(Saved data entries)
=== Begin Enclosure ===

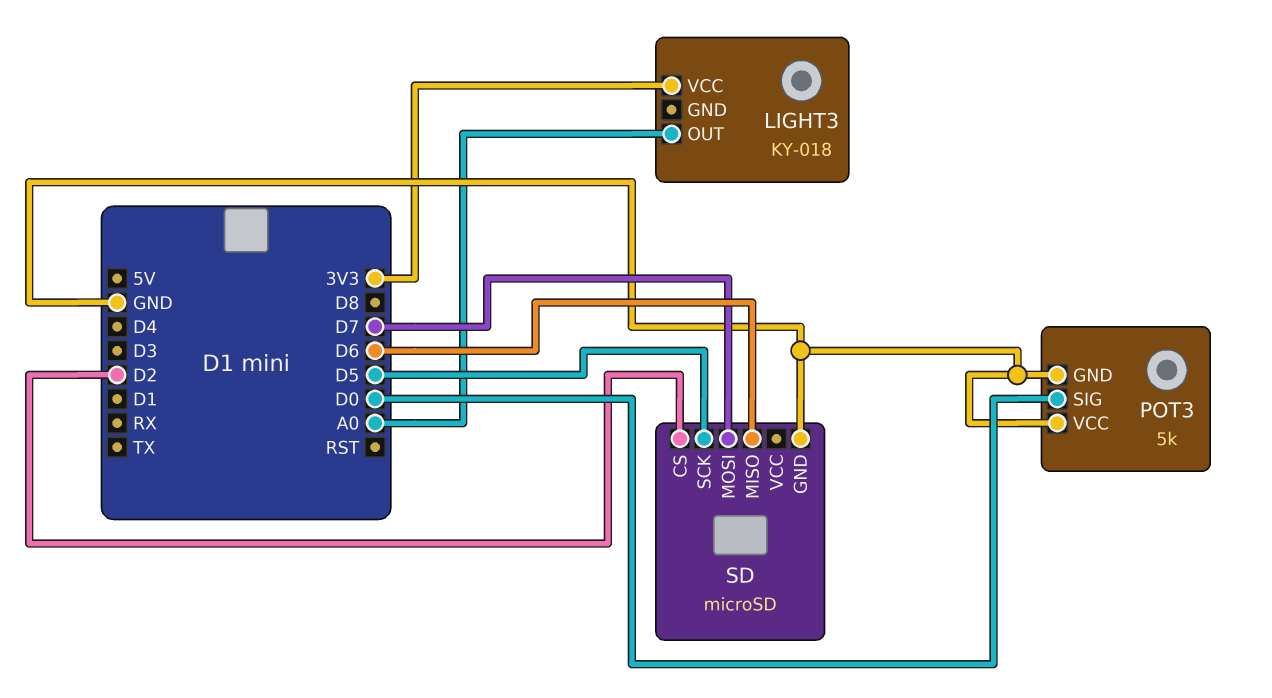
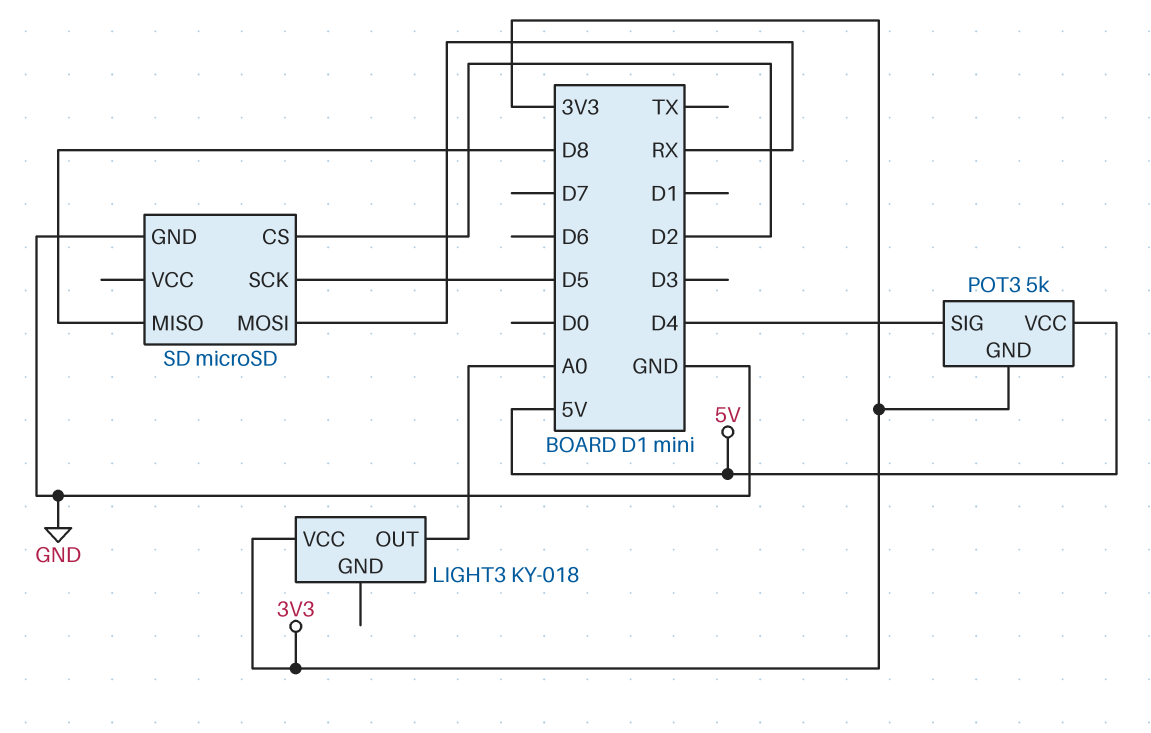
POT3 pin GND: GND -> 3V3
POT3 pin SIG: D0 -> D4
POT3 pin VCC: GND -> 5V
SD pin MISO: D6 -> D8
SD pin MOSI: D7 -> RX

=== End Enclosure ===

Each record above must be retyped exactly, minus its pictures.

RESULT OF THE EXERCISE:
POT3 pin GND: GND -> 3V3
POT3 pin SIG: D0 -> D4
POT3 pin VCC: GND -> 5V
SD pin MISO: D6 -> D8
SD pin MOSI: D7 -> RX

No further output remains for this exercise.